Object transformation records

━━━

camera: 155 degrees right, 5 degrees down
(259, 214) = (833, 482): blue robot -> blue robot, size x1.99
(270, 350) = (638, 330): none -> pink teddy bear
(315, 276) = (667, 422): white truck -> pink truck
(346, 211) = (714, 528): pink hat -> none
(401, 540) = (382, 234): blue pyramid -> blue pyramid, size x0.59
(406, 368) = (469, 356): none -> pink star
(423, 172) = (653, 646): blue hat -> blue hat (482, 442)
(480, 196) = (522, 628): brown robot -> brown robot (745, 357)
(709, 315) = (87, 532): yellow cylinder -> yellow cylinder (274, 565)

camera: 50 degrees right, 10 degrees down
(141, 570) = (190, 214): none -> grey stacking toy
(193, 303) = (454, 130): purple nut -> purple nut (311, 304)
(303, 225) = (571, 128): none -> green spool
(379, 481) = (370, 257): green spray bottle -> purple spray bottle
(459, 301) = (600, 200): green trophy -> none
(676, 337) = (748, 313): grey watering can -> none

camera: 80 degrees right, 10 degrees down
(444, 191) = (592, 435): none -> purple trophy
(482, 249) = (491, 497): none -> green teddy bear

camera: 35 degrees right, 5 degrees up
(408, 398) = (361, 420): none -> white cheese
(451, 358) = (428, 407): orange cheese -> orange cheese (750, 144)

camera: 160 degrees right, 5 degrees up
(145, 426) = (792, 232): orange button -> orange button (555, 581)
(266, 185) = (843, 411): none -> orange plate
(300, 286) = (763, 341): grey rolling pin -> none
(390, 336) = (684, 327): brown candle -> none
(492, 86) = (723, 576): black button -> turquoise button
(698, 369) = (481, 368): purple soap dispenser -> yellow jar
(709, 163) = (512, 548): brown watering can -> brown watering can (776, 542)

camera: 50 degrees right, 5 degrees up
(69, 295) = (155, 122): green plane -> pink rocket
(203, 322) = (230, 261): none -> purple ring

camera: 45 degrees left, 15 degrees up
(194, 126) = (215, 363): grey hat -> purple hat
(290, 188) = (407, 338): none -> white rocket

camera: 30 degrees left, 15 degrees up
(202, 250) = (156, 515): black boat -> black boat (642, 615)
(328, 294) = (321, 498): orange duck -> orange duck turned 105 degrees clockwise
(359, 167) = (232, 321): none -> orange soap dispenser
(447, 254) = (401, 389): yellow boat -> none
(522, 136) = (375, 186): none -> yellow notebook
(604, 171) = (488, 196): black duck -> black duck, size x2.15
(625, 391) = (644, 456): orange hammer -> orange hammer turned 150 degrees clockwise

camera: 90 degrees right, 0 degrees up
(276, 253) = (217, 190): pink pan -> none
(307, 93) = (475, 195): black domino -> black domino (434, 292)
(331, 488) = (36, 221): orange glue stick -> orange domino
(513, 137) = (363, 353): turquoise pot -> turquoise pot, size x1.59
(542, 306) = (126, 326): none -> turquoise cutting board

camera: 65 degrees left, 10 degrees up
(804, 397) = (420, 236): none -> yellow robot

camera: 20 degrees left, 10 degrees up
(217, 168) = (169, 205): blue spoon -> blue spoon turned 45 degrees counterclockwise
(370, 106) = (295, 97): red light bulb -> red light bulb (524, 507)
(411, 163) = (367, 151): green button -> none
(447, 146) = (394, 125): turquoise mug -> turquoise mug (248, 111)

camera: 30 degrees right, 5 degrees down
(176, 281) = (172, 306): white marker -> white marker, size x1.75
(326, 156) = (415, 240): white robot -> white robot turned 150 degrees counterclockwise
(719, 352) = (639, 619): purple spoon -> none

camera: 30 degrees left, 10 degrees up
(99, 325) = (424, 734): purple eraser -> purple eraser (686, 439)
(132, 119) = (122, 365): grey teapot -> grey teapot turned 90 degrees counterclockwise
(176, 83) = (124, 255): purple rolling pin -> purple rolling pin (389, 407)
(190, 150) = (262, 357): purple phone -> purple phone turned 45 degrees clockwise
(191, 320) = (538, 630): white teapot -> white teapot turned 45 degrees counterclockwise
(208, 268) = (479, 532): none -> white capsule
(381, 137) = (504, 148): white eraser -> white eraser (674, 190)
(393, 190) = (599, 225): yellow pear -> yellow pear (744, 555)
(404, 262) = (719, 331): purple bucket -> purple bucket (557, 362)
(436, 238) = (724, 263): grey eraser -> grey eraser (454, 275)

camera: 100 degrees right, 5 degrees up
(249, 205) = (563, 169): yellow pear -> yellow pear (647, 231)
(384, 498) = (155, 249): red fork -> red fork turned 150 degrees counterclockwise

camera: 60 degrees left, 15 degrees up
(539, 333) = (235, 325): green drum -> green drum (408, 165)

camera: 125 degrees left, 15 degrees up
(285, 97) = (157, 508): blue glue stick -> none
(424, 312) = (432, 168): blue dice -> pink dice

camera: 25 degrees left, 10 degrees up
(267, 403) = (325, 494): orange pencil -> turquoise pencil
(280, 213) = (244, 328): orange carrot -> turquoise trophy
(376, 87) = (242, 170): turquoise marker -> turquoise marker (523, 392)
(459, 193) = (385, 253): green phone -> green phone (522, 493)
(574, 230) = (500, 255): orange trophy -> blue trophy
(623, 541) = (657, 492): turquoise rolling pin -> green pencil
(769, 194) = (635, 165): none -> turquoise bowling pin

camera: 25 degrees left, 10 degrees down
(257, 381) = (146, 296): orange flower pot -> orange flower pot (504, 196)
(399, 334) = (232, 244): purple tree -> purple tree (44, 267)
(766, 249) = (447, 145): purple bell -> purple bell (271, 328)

━━━

- [Aim of the exercise]
Search the records for the string "brown" and return every line in which it occurs.

- [Completed exercise]
(480, 196) = (522, 628): brown robot -> brown robot (745, 357)
(390, 336) = (684, 327): brown candle -> none
(709, 163) = (512, 548): brown watering can -> brown watering can (776, 542)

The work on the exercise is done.